Data for this task:
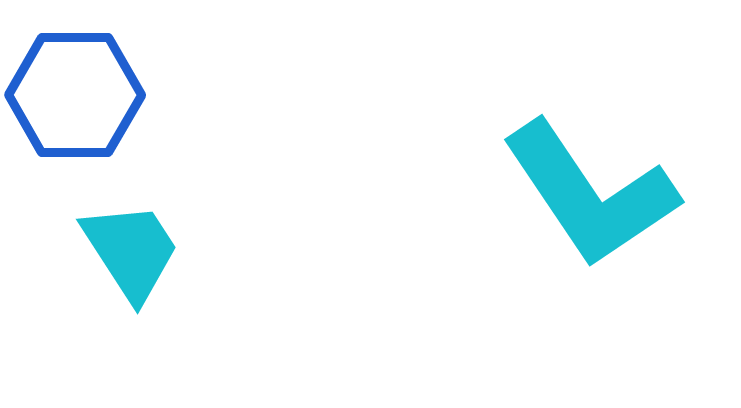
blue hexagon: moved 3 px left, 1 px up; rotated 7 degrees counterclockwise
* * *
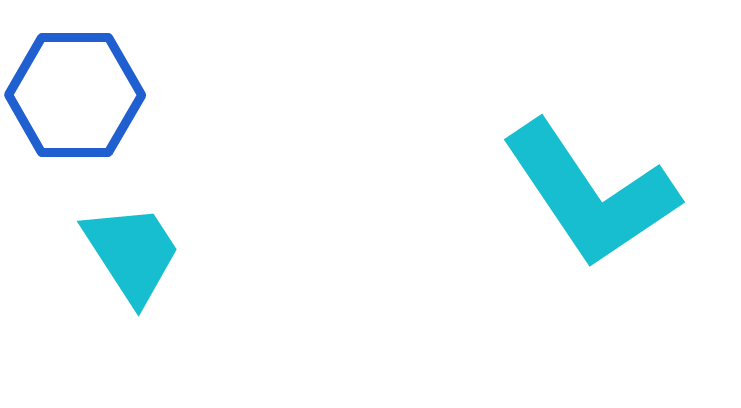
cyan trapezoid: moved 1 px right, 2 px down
---
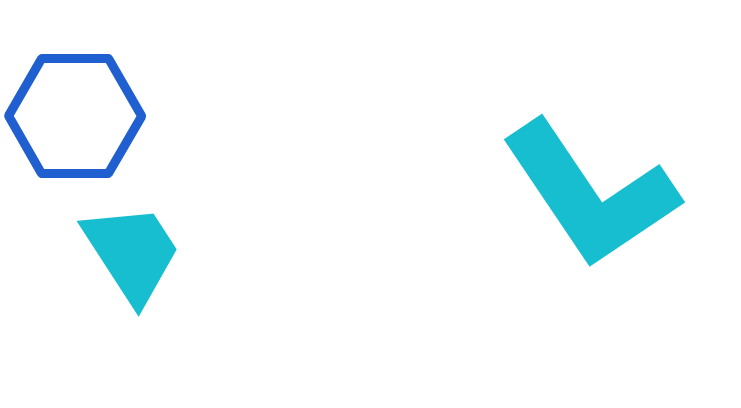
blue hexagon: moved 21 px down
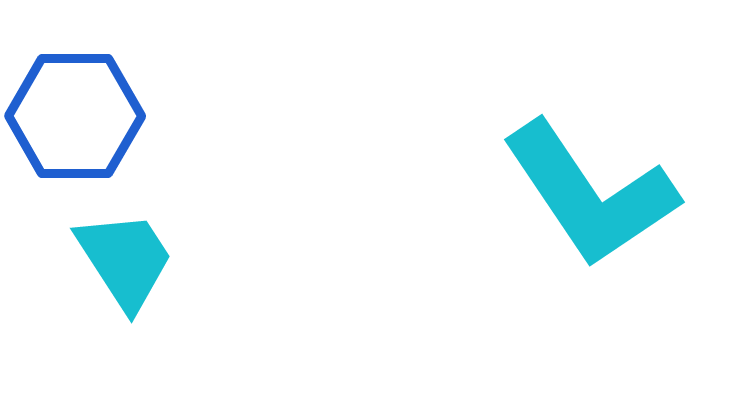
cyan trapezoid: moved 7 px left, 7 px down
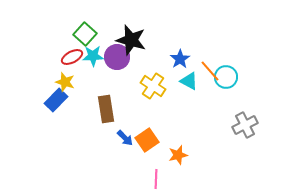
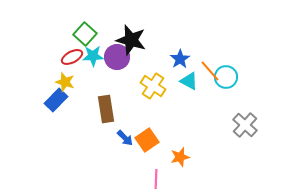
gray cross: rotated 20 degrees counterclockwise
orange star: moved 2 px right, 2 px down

What the task requires: Report how many lines of the data contain the exact string "degrees", matching case, and give only that number.

Expected output: 2